Available data Block Start
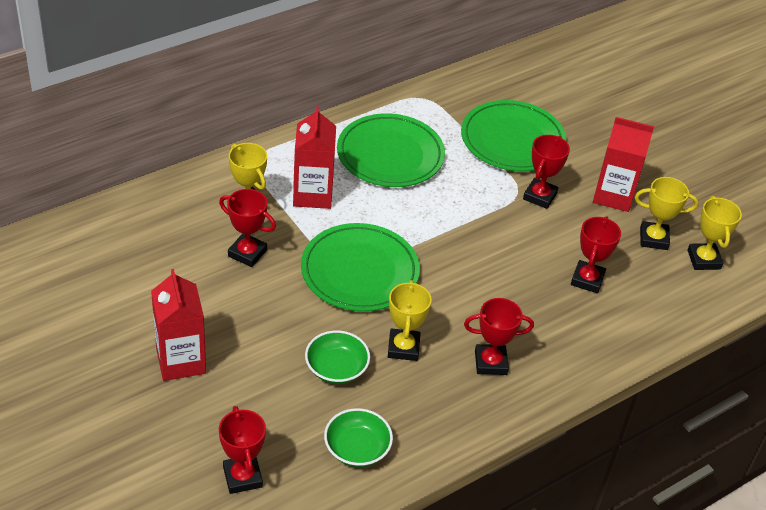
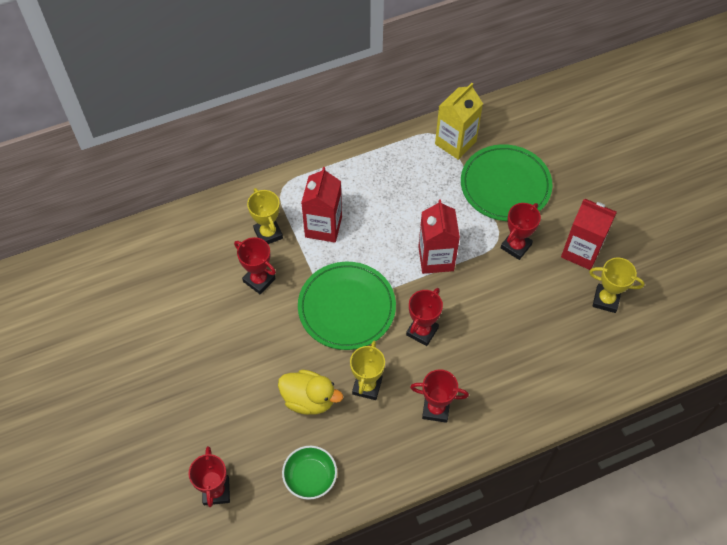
camera: 15 degrees right, 15 degrees up
(181, 361) = (188, 378): red carton -> red carton (436, 258)
(336, 368) = (309, 399): green bowl -> yellow duck
(390, 155) = (396, 192): green plate -> none
(445, 104) = (455, 143): none -> yellow carton
(587, 280) = (537, 336): red trophy -> red trophy (422, 331)
(703, 259) = (645, 326): yellow trophy -> none

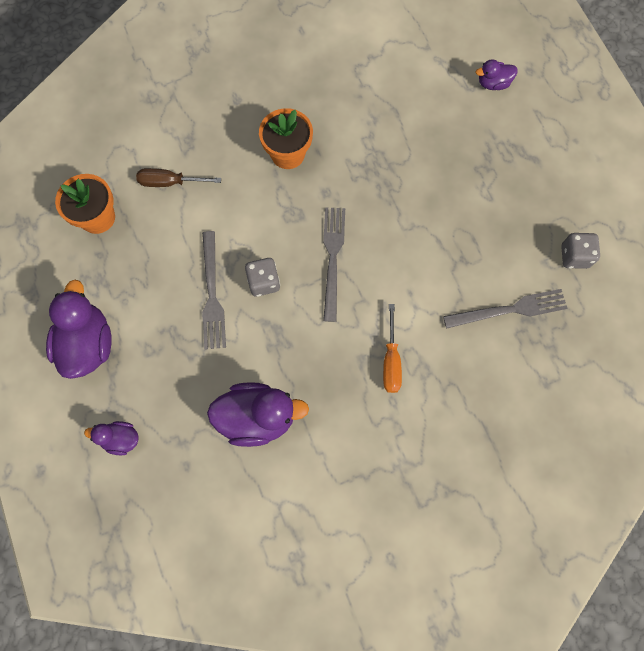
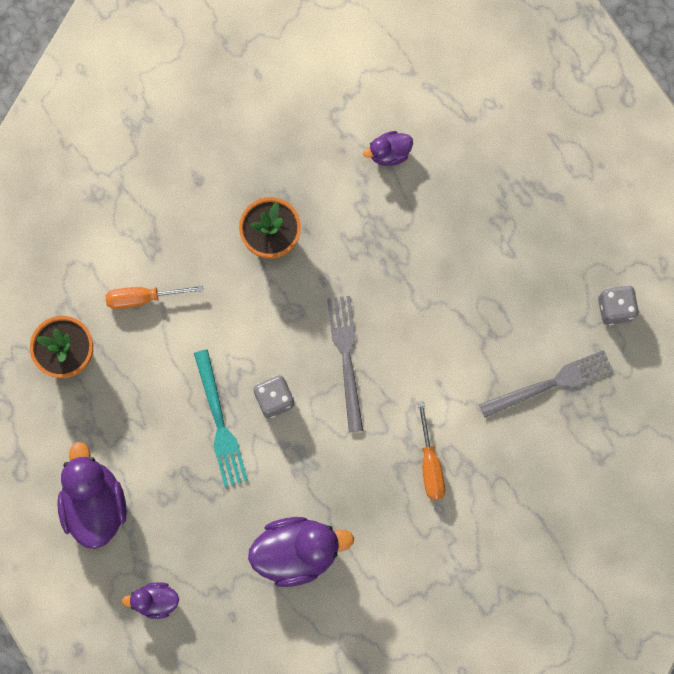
camera: 10 degrees left, 5 degrees up
(170, 182) = (143, 298): brown screwdriver -> orange screwdriver
(212, 294) = (220, 423): grey fork -> turquoise fork
(493, 84) = (496, 108): purple duck -> purple duck (389, 153)

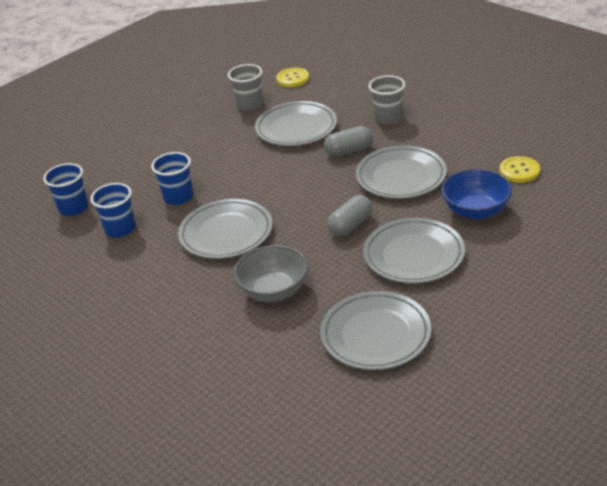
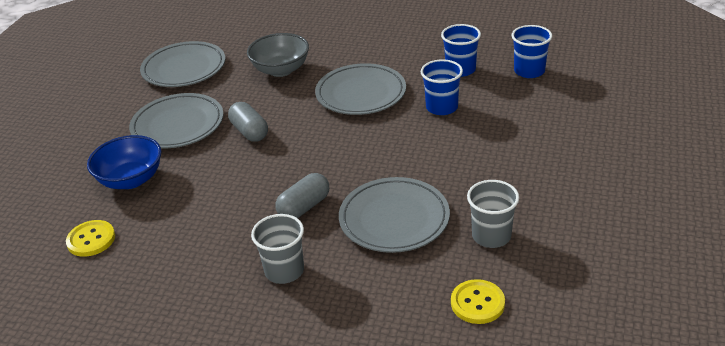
camera: 150 degrees right, 0 degrees up
(350, 225) = (249, 132): grey capsule -> grey capsule turned 45 degrees counterclockwise
(401, 176) = (225, 193): grey plate -> none

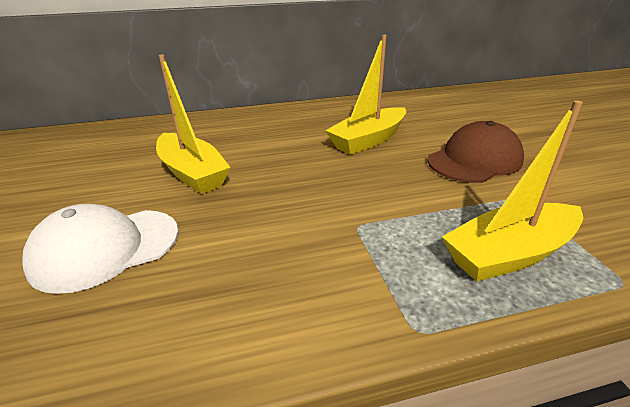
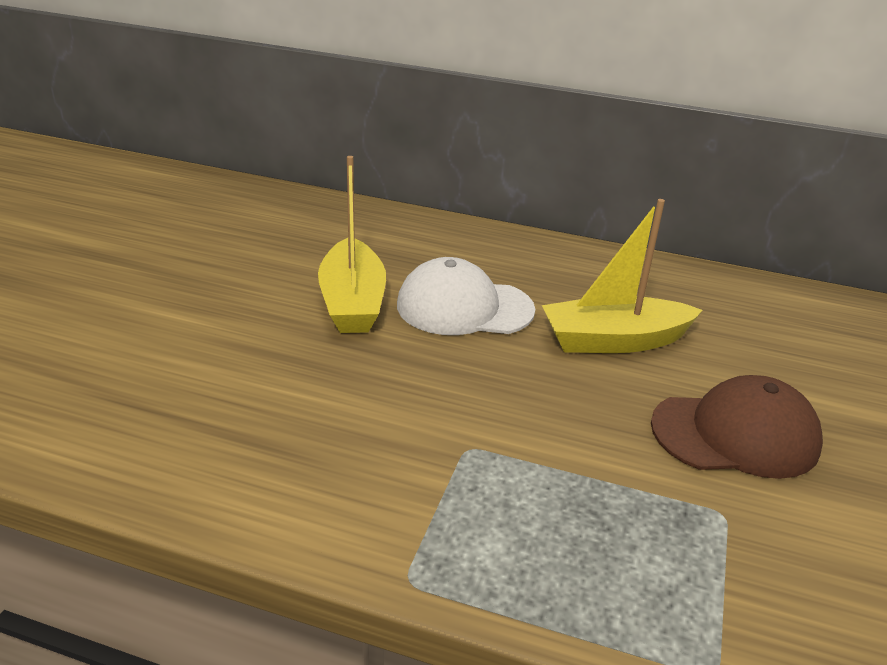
camera: 30 degrees right, 0 degrees up
(106, 248) = (207, 356): white cap -> white cap (464, 307)
(509, 254) = (609, 567): yellow boat -> none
Available data Block End
### Work instructions
Having located the line with "(401, 176) = (225, 193): grey plate -> none", copy it exactly along with every later line through the end of the listing above, but omit the pictures.

### Expected output
(401, 176) = (225, 193): grey plate -> none

camera: 30 degrees right, 0 degrees up
(106, 248) = (207, 356): white cap -> white cap (464, 307)
(509, 254) = (609, 567): yellow boat -> none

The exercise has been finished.